#### YOUR INSTRUCTIONS
Word for word, restate the lines from the one holding "(435, 269) = (654, 262): red" through the end of the data below, including both endpoints and nothing more.
══════════════════════════════
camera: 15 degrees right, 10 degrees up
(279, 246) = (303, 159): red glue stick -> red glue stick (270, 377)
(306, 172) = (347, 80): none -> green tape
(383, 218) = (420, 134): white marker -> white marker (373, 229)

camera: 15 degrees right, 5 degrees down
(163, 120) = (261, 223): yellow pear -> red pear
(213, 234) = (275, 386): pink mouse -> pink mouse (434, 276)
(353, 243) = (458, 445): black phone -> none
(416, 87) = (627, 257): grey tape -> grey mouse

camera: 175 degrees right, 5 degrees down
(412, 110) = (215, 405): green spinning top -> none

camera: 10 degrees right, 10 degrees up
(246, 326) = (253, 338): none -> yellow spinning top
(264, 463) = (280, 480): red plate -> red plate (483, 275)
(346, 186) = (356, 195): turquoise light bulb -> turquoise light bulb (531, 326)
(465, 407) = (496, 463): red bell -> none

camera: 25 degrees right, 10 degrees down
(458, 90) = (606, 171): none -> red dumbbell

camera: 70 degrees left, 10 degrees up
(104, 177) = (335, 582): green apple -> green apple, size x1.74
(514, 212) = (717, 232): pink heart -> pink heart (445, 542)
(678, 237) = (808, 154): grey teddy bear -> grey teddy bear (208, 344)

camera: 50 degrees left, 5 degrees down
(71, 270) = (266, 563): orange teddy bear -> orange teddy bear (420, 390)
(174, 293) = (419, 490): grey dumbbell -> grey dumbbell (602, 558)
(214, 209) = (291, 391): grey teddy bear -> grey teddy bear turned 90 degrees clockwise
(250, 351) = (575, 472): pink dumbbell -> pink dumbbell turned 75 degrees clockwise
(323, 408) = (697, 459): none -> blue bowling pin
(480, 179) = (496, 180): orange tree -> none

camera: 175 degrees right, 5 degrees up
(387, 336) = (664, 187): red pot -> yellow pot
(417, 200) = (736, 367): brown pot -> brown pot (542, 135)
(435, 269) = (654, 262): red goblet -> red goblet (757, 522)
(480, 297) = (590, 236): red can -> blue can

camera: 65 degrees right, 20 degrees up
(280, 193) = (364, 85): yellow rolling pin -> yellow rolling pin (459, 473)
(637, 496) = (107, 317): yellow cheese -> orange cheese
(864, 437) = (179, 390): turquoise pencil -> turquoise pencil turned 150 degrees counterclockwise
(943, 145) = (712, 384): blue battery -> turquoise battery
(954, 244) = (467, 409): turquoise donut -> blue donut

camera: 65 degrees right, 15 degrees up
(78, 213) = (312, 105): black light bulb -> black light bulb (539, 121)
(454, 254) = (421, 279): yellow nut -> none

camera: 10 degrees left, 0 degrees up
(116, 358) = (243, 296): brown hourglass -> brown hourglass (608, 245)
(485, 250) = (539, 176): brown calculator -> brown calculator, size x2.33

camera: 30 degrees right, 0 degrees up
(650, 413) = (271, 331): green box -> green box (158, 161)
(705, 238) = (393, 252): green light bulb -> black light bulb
══════════════════════════════
#### SOLUTION FOR THIS PROBLEM
(435, 269) = (654, 262): red goblet -> red goblet (757, 522)
(480, 297) = (590, 236): red can -> blue can

camera: 65 degrees right, 20 degrees up
(280, 193) = (364, 85): yellow rolling pin -> yellow rolling pin (459, 473)
(637, 496) = (107, 317): yellow cheese -> orange cheese
(864, 437) = (179, 390): turquoise pencil -> turquoise pencil turned 150 degrees counterclockwise
(943, 145) = (712, 384): blue battery -> turquoise battery
(954, 244) = (467, 409): turquoise donut -> blue donut

camera: 65 degrees right, 15 degrees up
(78, 213) = (312, 105): black light bulb -> black light bulb (539, 121)
(454, 254) = (421, 279): yellow nut -> none

camera: 10 degrees left, 0 degrees up
(116, 358) = (243, 296): brown hourglass -> brown hourglass (608, 245)
(485, 250) = (539, 176): brown calculator -> brown calculator, size x2.33

camera: 30 degrees right, 0 degrees up
(650, 413) = (271, 331): green box -> green box (158, 161)
(705, 238) = (393, 252): green light bulb -> black light bulb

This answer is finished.